▸ Provided data:
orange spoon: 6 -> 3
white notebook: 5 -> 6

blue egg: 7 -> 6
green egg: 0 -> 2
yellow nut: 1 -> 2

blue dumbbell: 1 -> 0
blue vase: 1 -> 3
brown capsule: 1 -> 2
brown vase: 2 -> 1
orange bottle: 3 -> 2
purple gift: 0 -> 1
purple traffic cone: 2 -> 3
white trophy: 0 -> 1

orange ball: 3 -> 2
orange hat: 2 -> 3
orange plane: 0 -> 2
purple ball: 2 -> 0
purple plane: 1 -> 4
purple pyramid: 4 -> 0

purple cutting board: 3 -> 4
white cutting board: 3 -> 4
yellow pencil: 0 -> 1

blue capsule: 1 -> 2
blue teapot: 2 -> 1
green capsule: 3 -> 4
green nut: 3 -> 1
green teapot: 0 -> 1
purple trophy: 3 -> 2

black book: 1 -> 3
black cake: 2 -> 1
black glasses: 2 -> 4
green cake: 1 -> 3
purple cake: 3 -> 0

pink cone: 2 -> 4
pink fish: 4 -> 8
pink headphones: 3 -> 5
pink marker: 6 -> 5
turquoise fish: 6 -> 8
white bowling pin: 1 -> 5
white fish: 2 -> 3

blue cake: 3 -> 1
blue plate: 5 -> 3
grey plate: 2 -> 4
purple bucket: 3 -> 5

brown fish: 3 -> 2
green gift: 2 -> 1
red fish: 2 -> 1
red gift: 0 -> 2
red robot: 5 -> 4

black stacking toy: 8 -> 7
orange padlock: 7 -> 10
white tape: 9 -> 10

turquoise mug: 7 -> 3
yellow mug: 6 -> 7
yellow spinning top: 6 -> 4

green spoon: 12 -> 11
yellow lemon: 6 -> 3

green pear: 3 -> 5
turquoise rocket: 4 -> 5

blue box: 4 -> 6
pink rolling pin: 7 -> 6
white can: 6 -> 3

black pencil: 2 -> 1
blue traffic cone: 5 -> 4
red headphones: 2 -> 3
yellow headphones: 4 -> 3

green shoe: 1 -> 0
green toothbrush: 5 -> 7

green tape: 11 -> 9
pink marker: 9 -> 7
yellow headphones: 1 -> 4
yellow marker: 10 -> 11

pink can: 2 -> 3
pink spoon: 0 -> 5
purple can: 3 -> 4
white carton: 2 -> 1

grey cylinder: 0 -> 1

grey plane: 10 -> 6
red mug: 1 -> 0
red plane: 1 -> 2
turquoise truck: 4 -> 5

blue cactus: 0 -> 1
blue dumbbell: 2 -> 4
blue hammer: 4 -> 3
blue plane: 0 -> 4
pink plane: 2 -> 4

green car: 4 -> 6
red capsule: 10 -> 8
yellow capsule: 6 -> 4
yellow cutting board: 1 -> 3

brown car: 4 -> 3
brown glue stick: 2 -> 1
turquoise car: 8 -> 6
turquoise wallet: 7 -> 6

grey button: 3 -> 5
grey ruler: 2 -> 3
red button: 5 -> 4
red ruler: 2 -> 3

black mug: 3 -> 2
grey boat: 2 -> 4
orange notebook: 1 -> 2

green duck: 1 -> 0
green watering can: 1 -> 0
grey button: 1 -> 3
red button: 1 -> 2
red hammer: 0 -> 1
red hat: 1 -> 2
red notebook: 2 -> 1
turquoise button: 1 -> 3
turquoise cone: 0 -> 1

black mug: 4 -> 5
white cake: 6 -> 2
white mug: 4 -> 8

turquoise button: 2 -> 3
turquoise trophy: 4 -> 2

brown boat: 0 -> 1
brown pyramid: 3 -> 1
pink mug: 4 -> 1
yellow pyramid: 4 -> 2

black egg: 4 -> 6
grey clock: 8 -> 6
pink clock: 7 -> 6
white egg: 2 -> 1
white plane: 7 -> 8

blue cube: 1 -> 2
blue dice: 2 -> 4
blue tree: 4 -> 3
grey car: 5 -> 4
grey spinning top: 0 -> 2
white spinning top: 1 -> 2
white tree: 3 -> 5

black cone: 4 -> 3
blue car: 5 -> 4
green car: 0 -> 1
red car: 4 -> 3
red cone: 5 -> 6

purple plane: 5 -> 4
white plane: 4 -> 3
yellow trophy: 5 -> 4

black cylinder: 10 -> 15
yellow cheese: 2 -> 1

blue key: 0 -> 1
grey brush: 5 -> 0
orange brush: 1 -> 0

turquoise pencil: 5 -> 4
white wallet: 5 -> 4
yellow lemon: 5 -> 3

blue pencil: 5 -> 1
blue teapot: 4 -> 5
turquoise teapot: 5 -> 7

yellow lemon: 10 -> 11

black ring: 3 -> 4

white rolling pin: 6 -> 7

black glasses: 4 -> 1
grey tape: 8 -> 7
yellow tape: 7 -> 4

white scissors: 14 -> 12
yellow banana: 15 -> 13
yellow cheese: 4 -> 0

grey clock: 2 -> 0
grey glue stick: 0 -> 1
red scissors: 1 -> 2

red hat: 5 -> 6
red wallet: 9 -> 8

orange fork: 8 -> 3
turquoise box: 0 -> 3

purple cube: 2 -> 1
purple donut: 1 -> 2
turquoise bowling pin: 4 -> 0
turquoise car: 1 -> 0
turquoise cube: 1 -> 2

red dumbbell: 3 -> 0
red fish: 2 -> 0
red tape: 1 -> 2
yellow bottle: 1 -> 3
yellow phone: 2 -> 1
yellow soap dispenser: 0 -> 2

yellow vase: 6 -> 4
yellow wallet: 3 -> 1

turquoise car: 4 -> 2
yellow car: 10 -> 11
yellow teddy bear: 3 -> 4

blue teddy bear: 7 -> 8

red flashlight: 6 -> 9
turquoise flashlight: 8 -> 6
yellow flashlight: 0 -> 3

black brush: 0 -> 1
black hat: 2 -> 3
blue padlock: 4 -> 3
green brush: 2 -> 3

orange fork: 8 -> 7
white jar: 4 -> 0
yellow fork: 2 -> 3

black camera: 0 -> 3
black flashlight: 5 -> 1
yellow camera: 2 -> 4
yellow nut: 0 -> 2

▸ Work task:
Set the records above down again, exactly as they read.

▸ Exercise answer:
orange spoon: 6 -> 3
white notebook: 5 -> 6

blue egg: 7 -> 6
green egg: 0 -> 2
yellow nut: 1 -> 2

blue dumbbell: 1 -> 0
blue vase: 1 -> 3
brown capsule: 1 -> 2
brown vase: 2 -> 1
orange bottle: 3 -> 2
purple gift: 0 -> 1
purple traffic cone: 2 -> 3
white trophy: 0 -> 1

orange ball: 3 -> 2
orange hat: 2 -> 3
orange plane: 0 -> 2
purple ball: 2 -> 0
purple plane: 1 -> 4
purple pyramid: 4 -> 0

purple cutting board: 3 -> 4
white cutting board: 3 -> 4
yellow pencil: 0 -> 1

blue capsule: 1 -> 2
blue teapot: 2 -> 1
green capsule: 3 -> 4
green nut: 3 -> 1
green teapot: 0 -> 1
purple trophy: 3 -> 2

black book: 1 -> 3
black cake: 2 -> 1
black glasses: 2 -> 4
green cake: 1 -> 3
purple cake: 3 -> 0

pink cone: 2 -> 4
pink fish: 4 -> 8
pink headphones: 3 -> 5
pink marker: 6 -> 5
turquoise fish: 6 -> 8
white bowling pin: 1 -> 5
white fish: 2 -> 3

blue cake: 3 -> 1
blue plate: 5 -> 3
grey plate: 2 -> 4
purple bucket: 3 -> 5

brown fish: 3 -> 2
green gift: 2 -> 1
red fish: 2 -> 1
red gift: 0 -> 2
red robot: 5 -> 4

black stacking toy: 8 -> 7
orange padlock: 7 -> 10
white tape: 9 -> 10

turquoise mug: 7 -> 3
yellow mug: 6 -> 7
yellow spinning top: 6 -> 4

green spoon: 12 -> 11
yellow lemon: 6 -> 3

green pear: 3 -> 5
turquoise rocket: 4 -> 5

blue box: 4 -> 6
pink rolling pin: 7 -> 6
white can: 6 -> 3

black pencil: 2 -> 1
blue traffic cone: 5 -> 4
red headphones: 2 -> 3
yellow headphones: 4 -> 3

green shoe: 1 -> 0
green toothbrush: 5 -> 7

green tape: 11 -> 9
pink marker: 9 -> 7
yellow headphones: 1 -> 4
yellow marker: 10 -> 11

pink can: 2 -> 3
pink spoon: 0 -> 5
purple can: 3 -> 4
white carton: 2 -> 1

grey cylinder: 0 -> 1

grey plane: 10 -> 6
red mug: 1 -> 0
red plane: 1 -> 2
turquoise truck: 4 -> 5

blue cactus: 0 -> 1
blue dumbbell: 2 -> 4
blue hammer: 4 -> 3
blue plane: 0 -> 4
pink plane: 2 -> 4

green car: 4 -> 6
red capsule: 10 -> 8
yellow capsule: 6 -> 4
yellow cutting board: 1 -> 3

brown car: 4 -> 3
brown glue stick: 2 -> 1
turquoise car: 8 -> 6
turquoise wallet: 7 -> 6

grey button: 3 -> 5
grey ruler: 2 -> 3
red button: 5 -> 4
red ruler: 2 -> 3

black mug: 3 -> 2
grey boat: 2 -> 4
orange notebook: 1 -> 2

green duck: 1 -> 0
green watering can: 1 -> 0
grey button: 1 -> 3
red button: 1 -> 2
red hammer: 0 -> 1
red hat: 1 -> 2
red notebook: 2 -> 1
turquoise button: 1 -> 3
turquoise cone: 0 -> 1

black mug: 4 -> 5
white cake: 6 -> 2
white mug: 4 -> 8

turquoise button: 2 -> 3
turquoise trophy: 4 -> 2

brown boat: 0 -> 1
brown pyramid: 3 -> 1
pink mug: 4 -> 1
yellow pyramid: 4 -> 2

black egg: 4 -> 6
grey clock: 8 -> 6
pink clock: 7 -> 6
white egg: 2 -> 1
white plane: 7 -> 8

blue cube: 1 -> 2
blue dice: 2 -> 4
blue tree: 4 -> 3
grey car: 5 -> 4
grey spinning top: 0 -> 2
white spinning top: 1 -> 2
white tree: 3 -> 5

black cone: 4 -> 3
blue car: 5 -> 4
green car: 0 -> 1
red car: 4 -> 3
red cone: 5 -> 6

purple plane: 5 -> 4
white plane: 4 -> 3
yellow trophy: 5 -> 4

black cylinder: 10 -> 15
yellow cheese: 2 -> 1

blue key: 0 -> 1
grey brush: 5 -> 0
orange brush: 1 -> 0

turquoise pencil: 5 -> 4
white wallet: 5 -> 4
yellow lemon: 5 -> 3

blue pencil: 5 -> 1
blue teapot: 4 -> 5
turquoise teapot: 5 -> 7

yellow lemon: 10 -> 11

black ring: 3 -> 4

white rolling pin: 6 -> 7

black glasses: 4 -> 1
grey tape: 8 -> 7
yellow tape: 7 -> 4

white scissors: 14 -> 12
yellow banana: 15 -> 13
yellow cheese: 4 -> 0

grey clock: 2 -> 0
grey glue stick: 0 -> 1
red scissors: 1 -> 2

red hat: 5 -> 6
red wallet: 9 -> 8

orange fork: 8 -> 3
turquoise box: 0 -> 3

purple cube: 2 -> 1
purple donut: 1 -> 2
turquoise bowling pin: 4 -> 0
turquoise car: 1 -> 0
turquoise cube: 1 -> 2

red dumbbell: 3 -> 0
red fish: 2 -> 0
red tape: 1 -> 2
yellow bottle: 1 -> 3
yellow phone: 2 -> 1
yellow soap dispenser: 0 -> 2

yellow vase: 6 -> 4
yellow wallet: 3 -> 1

turquoise car: 4 -> 2
yellow car: 10 -> 11
yellow teddy bear: 3 -> 4

blue teddy bear: 7 -> 8

red flashlight: 6 -> 9
turquoise flashlight: 8 -> 6
yellow flashlight: 0 -> 3

black brush: 0 -> 1
black hat: 2 -> 3
blue padlock: 4 -> 3
green brush: 2 -> 3

orange fork: 8 -> 7
white jar: 4 -> 0
yellow fork: 2 -> 3

black camera: 0 -> 3
black flashlight: 5 -> 1
yellow camera: 2 -> 4
yellow nut: 0 -> 2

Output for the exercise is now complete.